> _WHAT THE TASK REQUIRES_
A stretch of the entries below is to be set down exactly, running from the line with "(636, 185) = (449, 267): none -> black phone" through the line with "(872, 382) = (354, 403): white", both included, and no other line.

#### DATASET EXTRACT ####

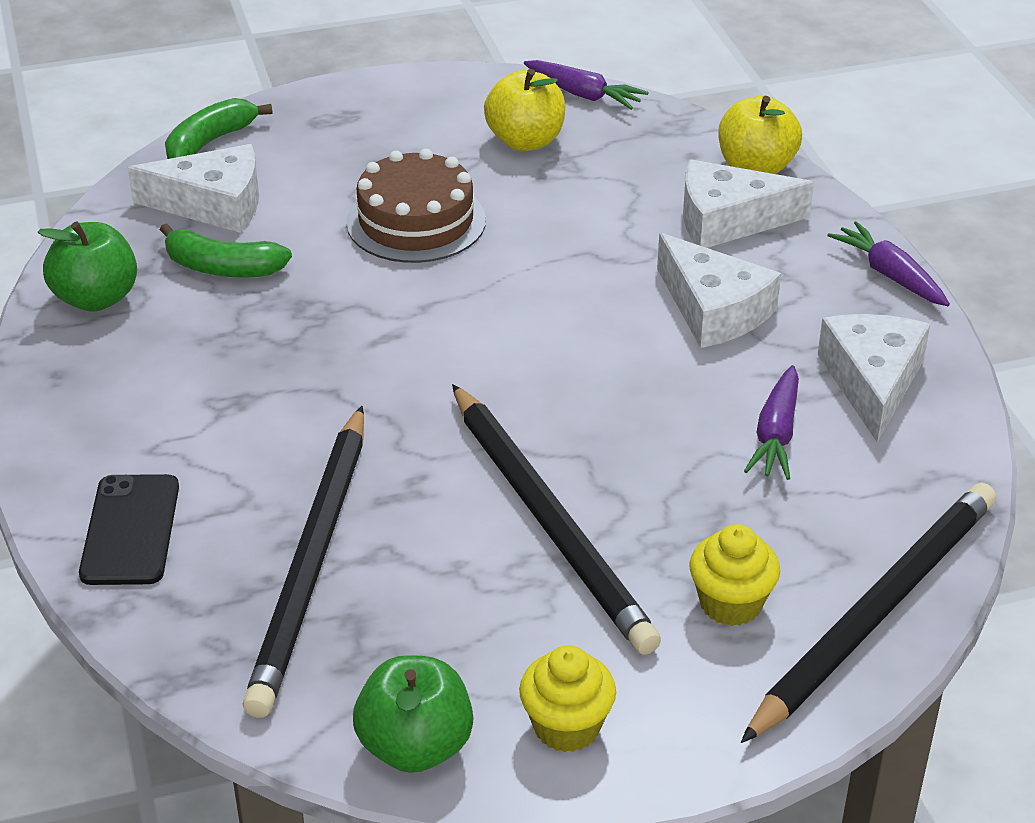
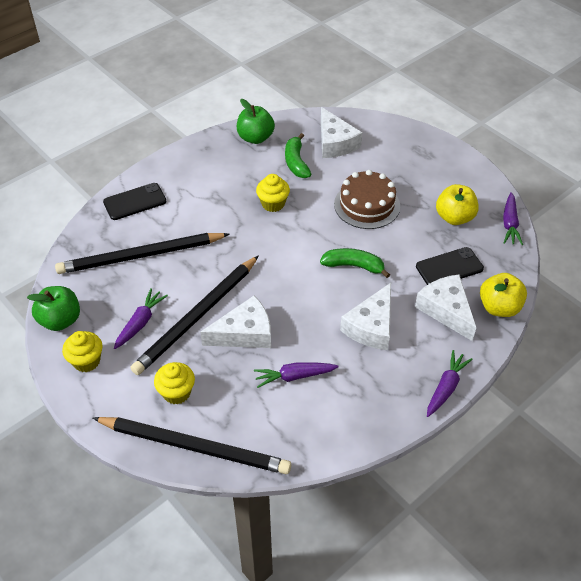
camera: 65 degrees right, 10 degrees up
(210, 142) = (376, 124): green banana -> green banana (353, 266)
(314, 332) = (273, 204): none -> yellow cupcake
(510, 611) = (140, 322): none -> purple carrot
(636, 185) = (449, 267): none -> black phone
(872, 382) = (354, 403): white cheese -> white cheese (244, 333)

####
#### DATASET EXTRACT ####

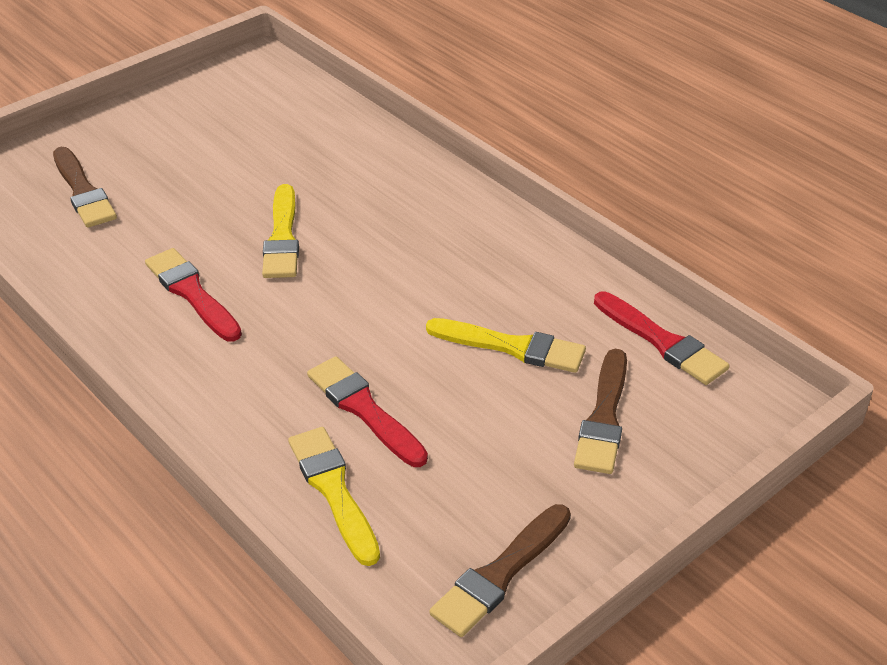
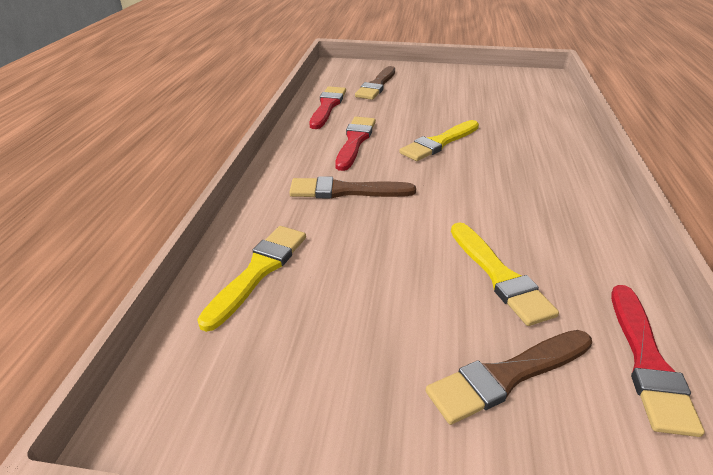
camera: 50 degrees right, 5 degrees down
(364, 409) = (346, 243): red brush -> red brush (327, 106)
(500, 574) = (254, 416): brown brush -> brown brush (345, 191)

####
#### DATASET EXTRACT ####

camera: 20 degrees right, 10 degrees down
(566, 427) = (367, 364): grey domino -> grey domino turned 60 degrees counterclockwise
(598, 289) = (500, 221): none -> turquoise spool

####

> _RESPONSE_
(636, 185) = (449, 267): none -> black phone
(872, 382) = (354, 403): white cheese -> white cheese (244, 333)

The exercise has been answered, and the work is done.